Find every line in the items below that contains the string "time", matching upper and lower case exactly, and copy each of those lines.

__Stored records__
= = = = =

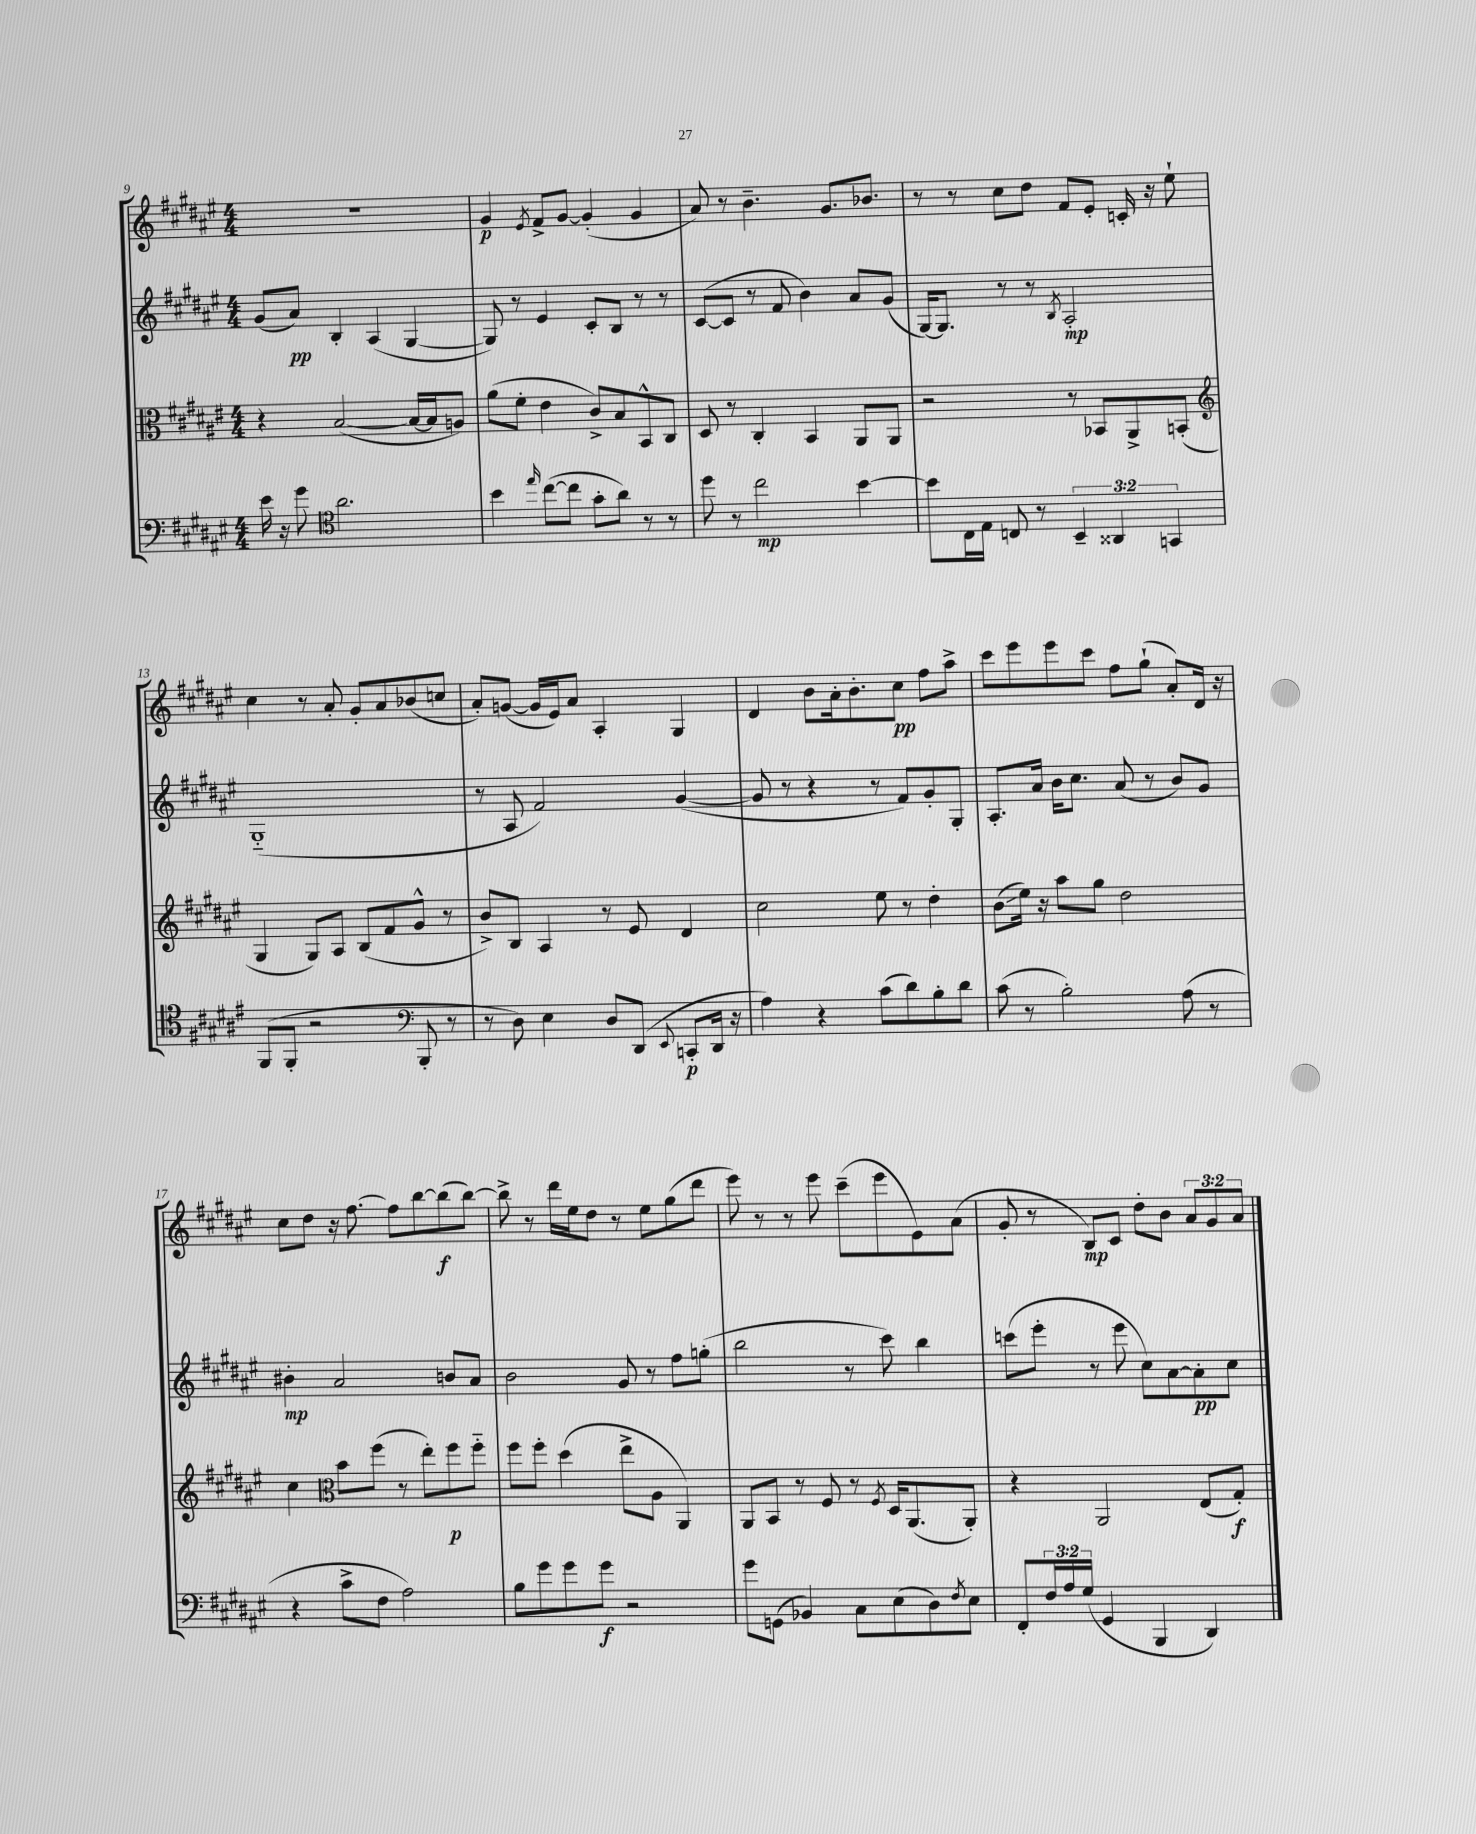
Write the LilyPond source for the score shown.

<<
\new StaffGroup <<
\new Staff = "s0" {
    \clef treble \key fis \major \numericTimeSignature \time 4/4 \override Staff.TupletNumber.text = #tuplet-number::calc-fraction-text
    R1 |
    gis'4\p \acciaccatura { eis'8 } fis'8-> gis'8~ gis'4-.( gis'4 |
    ais'8) r8 b'4.-- gis'8. bes'8. |
    r8 r8 cis''8 dis''8 fis'8 eis'8-. c'16-. r16 eis''8-! |
    cis''4 r8 ais'8-. gis'8-. ais'8 bes'8( c''8 |
    ais'8-.) g'8~( g'16 eis'16) ais'8 ais4-. gis4 |
    dis'4 b'8 ais'16-. b'8.-. cis''8\pp fis''8 ais''8-> |
    cis'''8 eis'''8 eis'''8 cis'''8 fis''8 gis''8-!( ais'8-.) dis'16 r16 |
    cis''8 dis''8 r16 fis''8.~ fis''8 b''8~ b''8\f( b''8~) |
    b''8-> r8 dis'''16 eis''16 dis''8 r8 eis''8 gis''8( dis'''8 |
    eis'''8) r8 r8 eis'''8 cis'''8--( eis'''8 eis'8) ais'8( |
    gis'8-. r8 b8\mp) cis'8 dis''8-. b'8 \tuplet 3/2 { ais'8 gis'8 ais'8 } \bar "|." |
}
\new Staff = "s1" {
    \clef treble \key fis \major \numericTimeSignature \time 4/4
    gis'8( ais'8\pp) b4-. ais4( gis4~ |
    gis8) r8 eis'4 cis'8-. b8 r8 r8 |
    cis'8~( cis'8 r8 fis'8 b'4) ais'8 gis'8( |
    gis16~) gis8. r8 r8 \acciaccatura { b8 } ais2-.\mp |
    gis1-_( |
    r8 ais8 fis'2) gis'4~( |
    gis'8 r8 r4 r8 fis'8) gis'8-. gis8-. |
    ais8.-. ais'16 b'16 cis''8. ais'8( r8 b'8) gis'8 |
    bis'4-.\mp ais'2 b'8 ais'8 |
    b'2 gis'8 r8 fis''8 g''8-.( |
    b''2 r8 cis'''8) b''4 |
    c'''8( eis'''8-. r8 eis'''8 cis''8) ais'8~ ais'8-.\pp cis''8 \bar "|." |
}
\new Staff = "s2" {
    \clef alto \key fis \major \numericTimeSignature \time 4/4
    r4 b2~( b16~ b16 a8) |
    ais'8( fis'8-. eis'4 cis'8->) b8 b,8-^ cis8 |
    dis8 r8 cis4-. b,4 ais,8 ais,8 |
    r2 r8 bes,8 ais,8-> b,8-.( |
    \clef treble gis4 gis8) ais8 b8( fis'8 gis'8-^ r8 |
    b'8->) b8 ais4 r8 eis'8 dis'4 |
    cis''2 eis''8 r8 dis''4-. |
    b'8\glissando( eis''16) r16 ais''8 gis''8 dis''2 |
    cis''4 \clef alto b'8 fis''8( r8 eis''8-.) fis''8\p fis''8-_ |
    fis''8 fis''8-. dis''4( eis''8-> ais8 ais,4) |
    ais,8 b,8 r8 fis8 r8 \acciaccatura { fis8 } dis16 ais,8.( ais,8-.) |
    r4 ais,2 eis8( gis8-.\f) \bar "|." |
}
\new Staff = "s3" {
    \clef bass \key fis \major \numericTimeSignature \time 4/4 \override Staff.TupletNumber.text = #tuplet-number::calc-fraction-text
    eis'16 r16 gis'8 \clef tenor ais'2. |
    b'4 \grace { eis''16 } cis''8~( cis''8 gis'8-. ais'8) r8 r8 |
    dis''8 r8 cis''2\mp b'4~ |
    b'8 cis16 eis16 c8 r8 \tuplet 3/2 { b,4-- aisis,4 g,4 } |
    fis,8( fis,8-. r2 \clef bass b,,8-. r8 |
    r8 dis8) eis4 dis8 dis,8( \appoggiatura { eis,8 } c,8-.\p dis,16 r16 |
    ais4) r4 cis'8( dis'8) b8-. dis'8 |
    cis'8( r8 b2-.) ais8( r8 |
    r4 cis'8-> fis8 ais2) |
    b8 gis'8 gis'8 gis'8\f r2 |
    gis'8 g,8( bes,4) cis8 eis8( dis8) \acciaccatura { fis8 } eis8 |
    fis,8-. \tuplet 3/2 { fis16 ais16 gis16( } gis,4 b,,4 dis,4) \bar "|." |
}
>>
>>
\layout { \context { \Score currentBarNumber = #9 } }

= = = = =

__SOLUTION TO THE PROBLEM__
    \clef treble \key fis \major \numericTimeSignature \time 4/4 \override Staff.TupletNumber.text = #tuplet-number::calc-fraction-text
    \clef treble \key fis \major \numericTimeSignature \time 4/4
    \clef alto \key fis \major \numericTimeSignature \time 4/4
    \clef bass \key fis \major \numericTimeSignature \time 4/4 \override Staff.TupletNumber.text = #tuplet-number::calc-fraction-text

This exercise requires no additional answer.